§ **The task**
For this exercise, return exactly the lines of the material below that begin at the one with "none -> grey cone C6 level 3" and stop after the one with "grey brick C7".

§ **Entries provided**

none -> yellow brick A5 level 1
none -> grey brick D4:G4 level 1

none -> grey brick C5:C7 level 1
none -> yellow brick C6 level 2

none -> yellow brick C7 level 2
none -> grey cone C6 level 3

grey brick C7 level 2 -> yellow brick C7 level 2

==

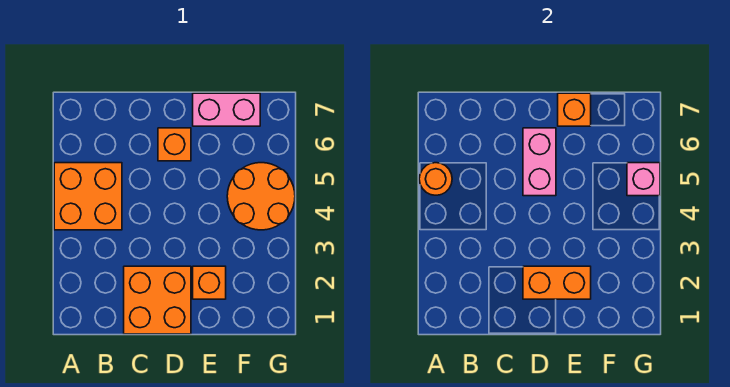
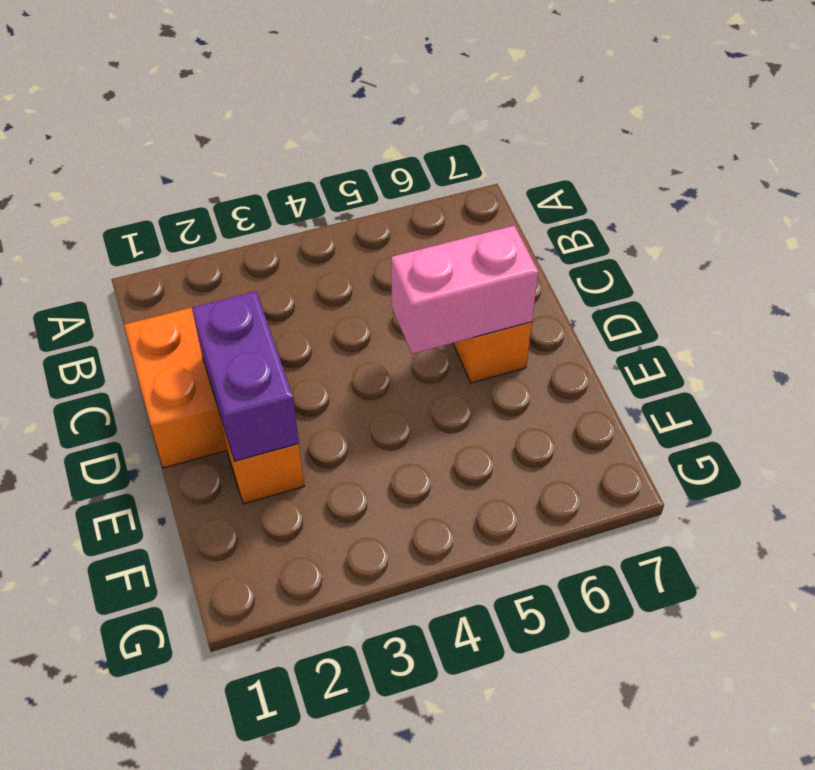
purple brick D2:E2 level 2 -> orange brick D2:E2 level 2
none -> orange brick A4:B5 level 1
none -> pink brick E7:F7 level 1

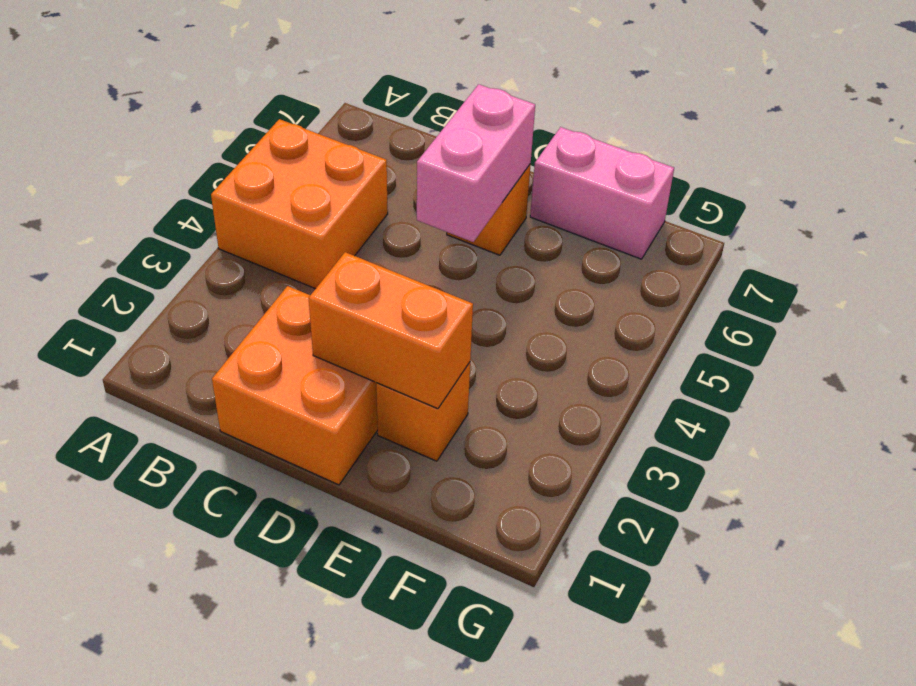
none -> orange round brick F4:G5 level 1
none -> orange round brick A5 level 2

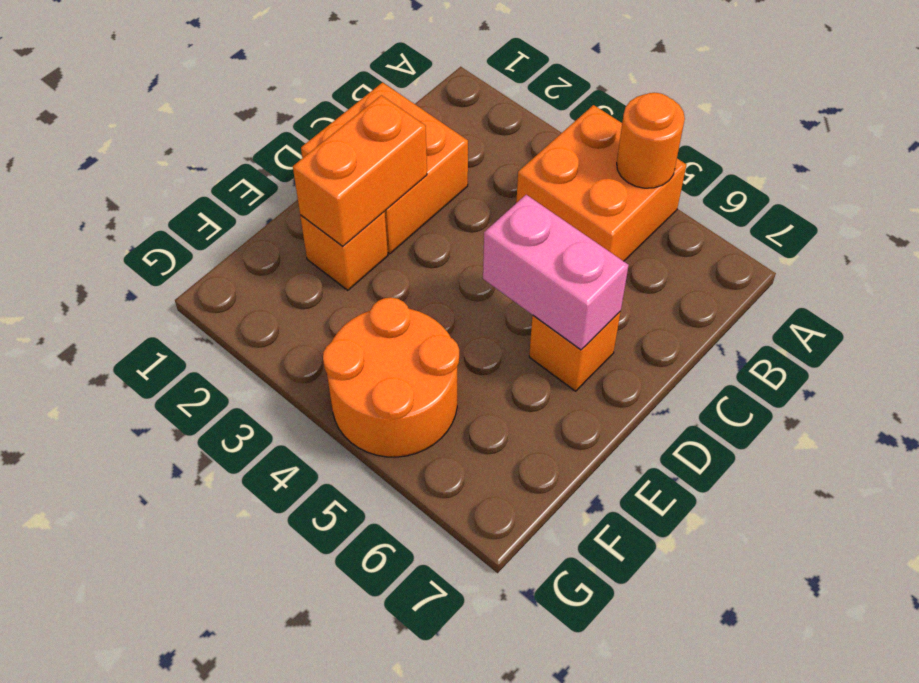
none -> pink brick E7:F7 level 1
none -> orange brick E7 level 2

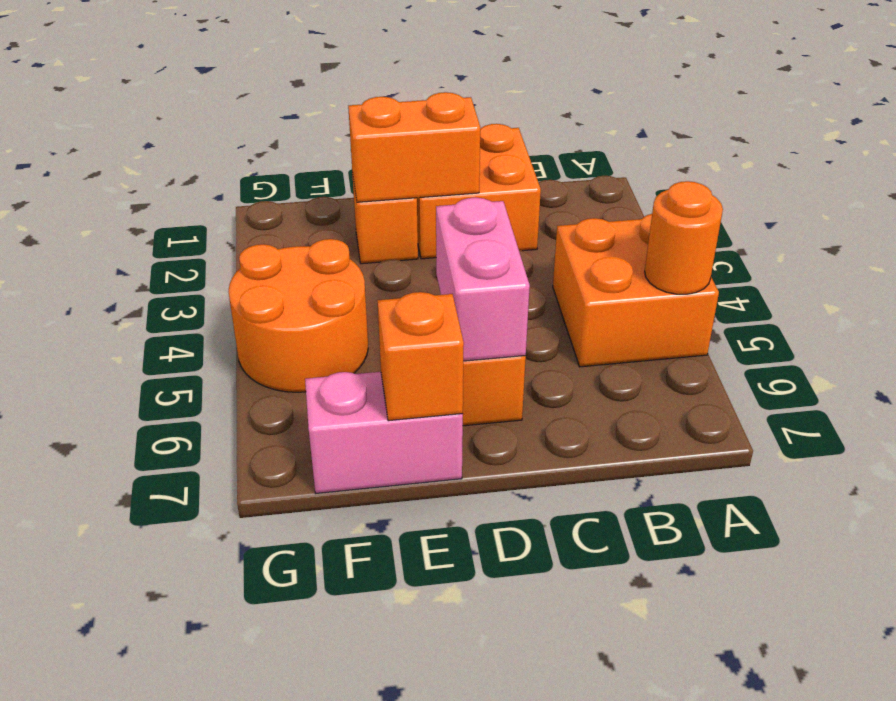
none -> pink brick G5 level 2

§ **Result of this exercise**
none -> grey cone C6 level 3

grey brick C7 level 2 -> yellow brick C7 level 2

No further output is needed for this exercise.